↓

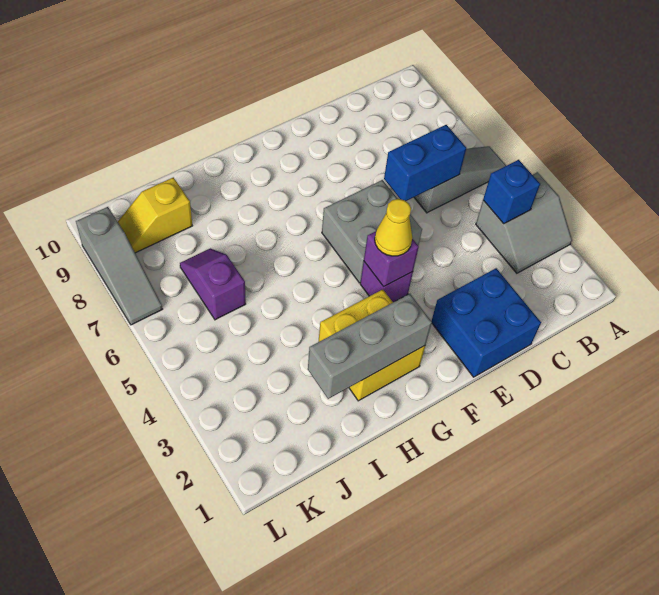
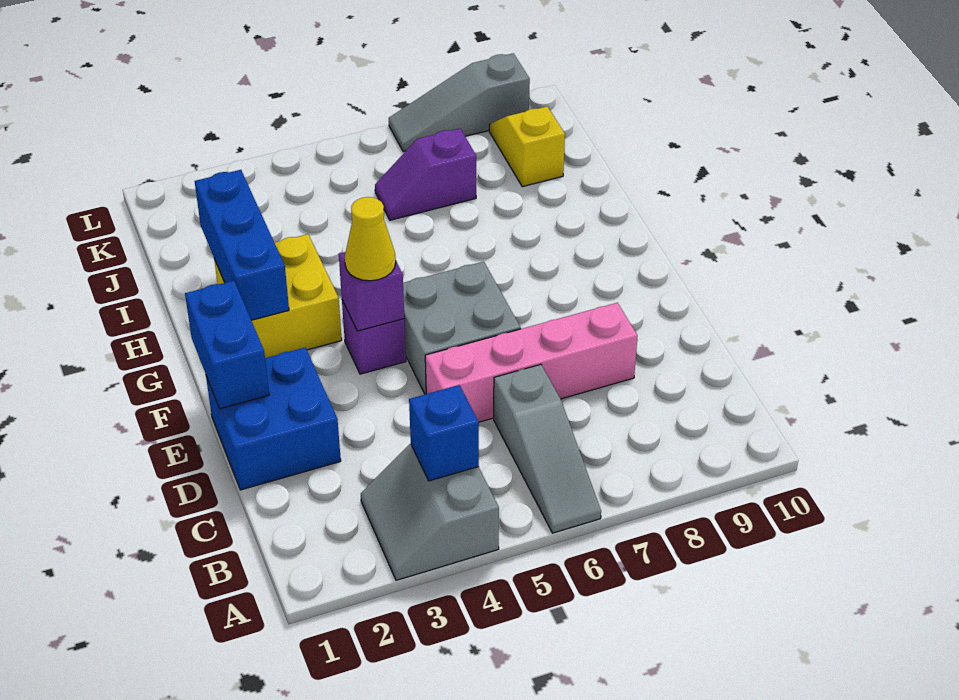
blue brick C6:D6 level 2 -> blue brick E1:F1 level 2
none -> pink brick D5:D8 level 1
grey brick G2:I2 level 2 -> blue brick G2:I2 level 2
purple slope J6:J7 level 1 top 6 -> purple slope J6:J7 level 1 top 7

↑

▶ _Exercise_: Only the lines from the one containing "grey brick G2:I2" through the end of the material belong in the answer, each restated word for word.

▶ _Reply to the task_:
grey brick G2:I2 level 2 -> blue brick G2:I2 level 2
purple slope J6:J7 level 1 top 6 -> purple slope J6:J7 level 1 top 7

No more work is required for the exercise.